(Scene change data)
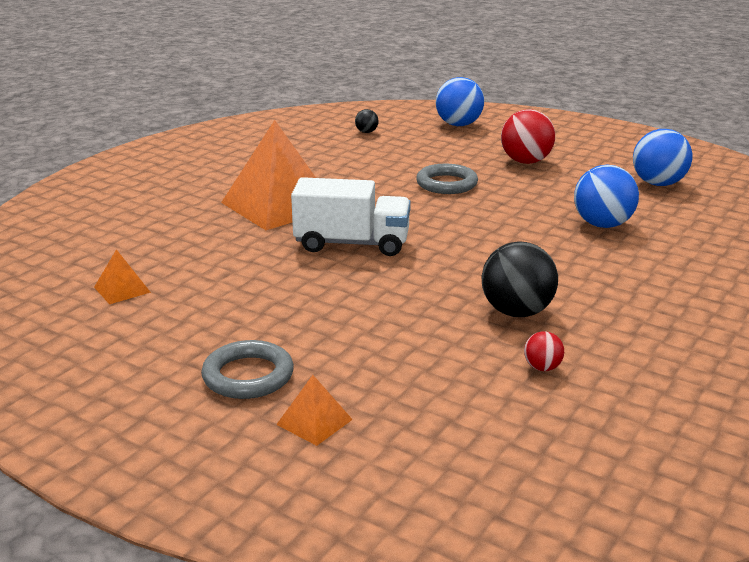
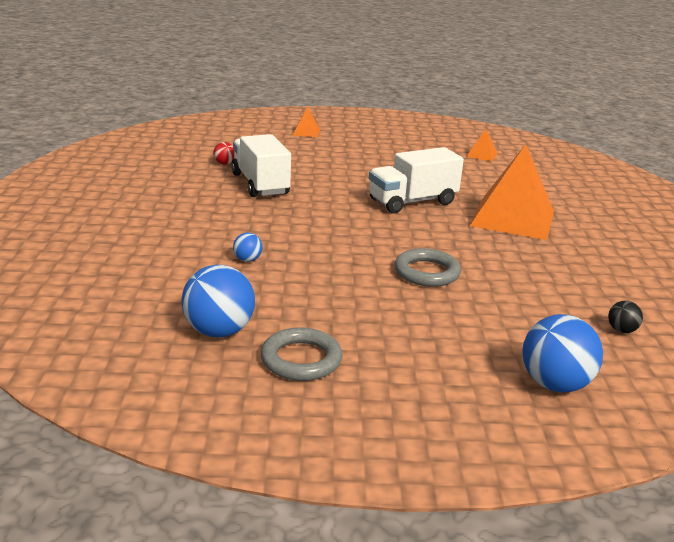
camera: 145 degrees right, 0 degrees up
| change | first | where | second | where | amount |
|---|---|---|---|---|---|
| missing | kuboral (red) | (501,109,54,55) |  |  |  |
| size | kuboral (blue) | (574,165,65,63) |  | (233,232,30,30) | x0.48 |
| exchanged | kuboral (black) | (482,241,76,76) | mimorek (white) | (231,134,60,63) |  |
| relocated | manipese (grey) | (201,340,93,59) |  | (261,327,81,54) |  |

§ **BRIEF**
Repeat the records exactly but leave out the images.

§ **EXERCISE OUTPUT**
camera: 145 degrees right, 0 degrees up
| change | first | where | second | where | amount |
|---|---|---|---|---|---|
| missing | kuboral (red) | (501,109,54,55) |  |  |  |
| size | kuboral (blue) | (574,165,65,63) |  | (233,232,30,30) | x0.48 |
| exchanged | kuboral (black) | (482,241,76,76) | mimorek (white) | (231,134,60,63) |  |
| relocated | manipese (grey) | (201,340,93,59) |  | (261,327,81,54) |  |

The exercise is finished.